## Your assignment
Copy the listing as it is written, and leave each picture out.
━━━━
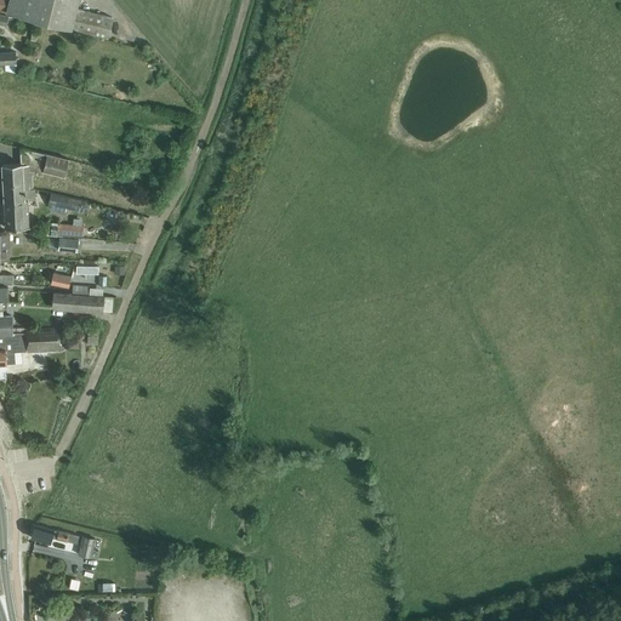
[(0,0),(0,10),(7,12),(107,38),(112,17),(77,9),(78,0),(0,0)]
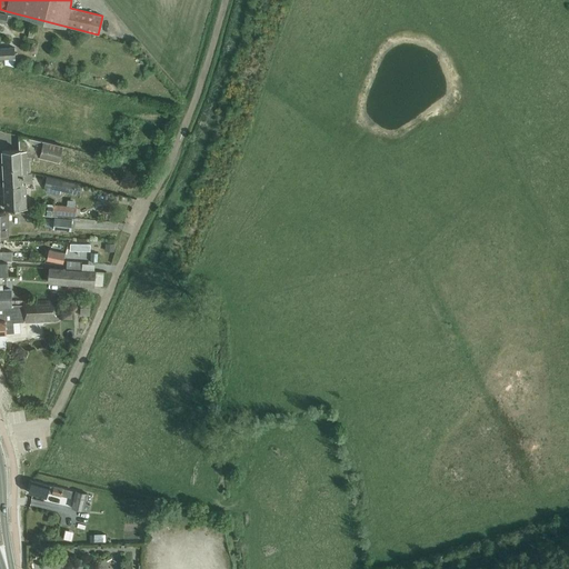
[(0,48),(0,58),(16,58),(15,47),(0,48)]
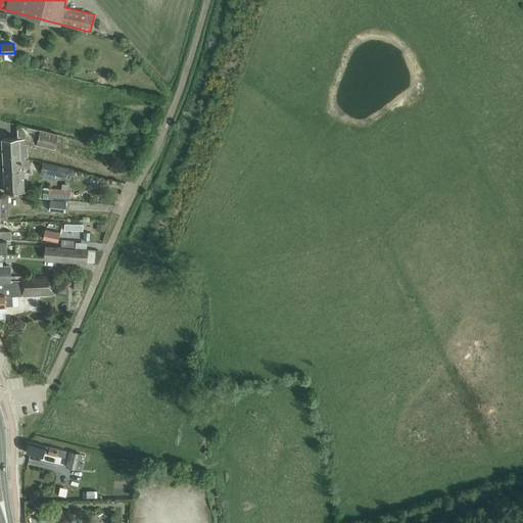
[(19,159),(28,158),(28,147),(29,147),(28,144),(32,144),(31,147),(36,148),(37,144),(54,148),(58,134),(18,125),(18,128),(27,128),(28,138),(19,138),(1,139),(3,169),(20,168),(19,159)]
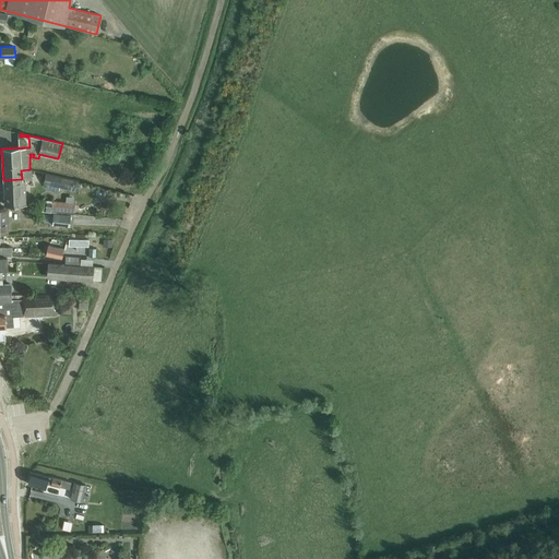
[(31,169),(30,169),(21,170),(22,179),(3,180),(4,204),(26,203),(25,179),(32,179),(31,169)]
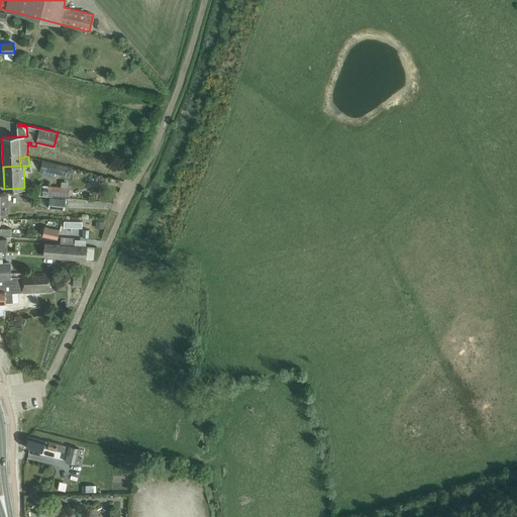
[(41,170),(56,173),(58,165),(43,161),(41,170)]
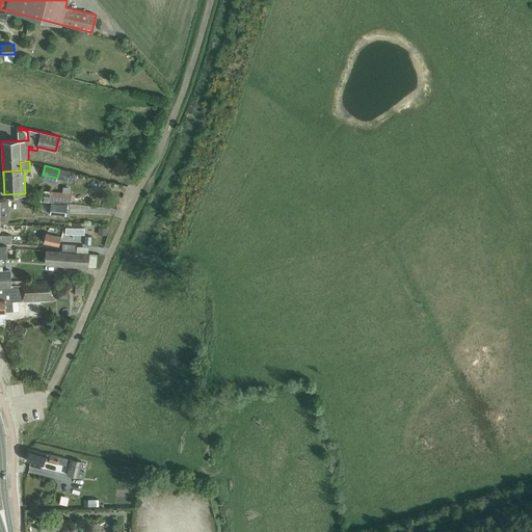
[(54,201),(70,203),(71,193),(54,192),(54,201)]
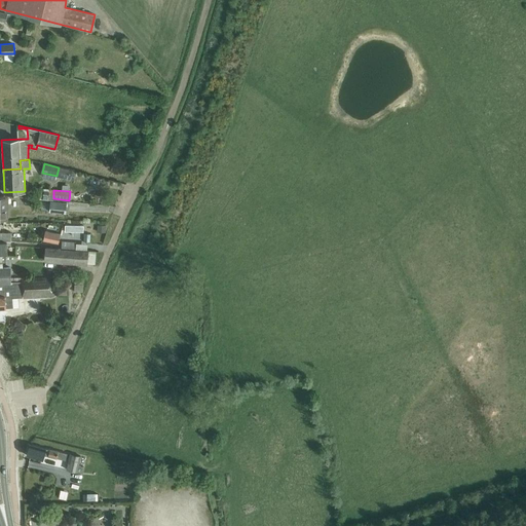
[(66,213),(67,202),(50,201),(49,212),(66,213)]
━━━━
## Solution to this problem
[(0,0),(0,10),(7,12),(107,38),(112,17),(77,9),(78,0),(0,0)]
[(0,48),(0,58),(16,58),(15,47),(0,48)]
[(19,159),(28,158),(28,147),(29,147),(28,144),(32,144),(31,147),(36,148),(37,144),(54,148),(58,134),(18,125),(18,128),(27,128),(28,138),(19,138),(1,139),(3,169),(20,168),(19,159)]
[(31,169),(30,169),(21,170),(22,179),(3,180),(4,204),(26,203),(25,179),(32,179),(31,169)]
[(41,170),(56,173),(58,165),(43,161),(41,170)]
[(54,201),(70,203),(71,193),(54,192),(54,201)]
[(66,213),(67,202),(50,201),(49,212),(66,213)]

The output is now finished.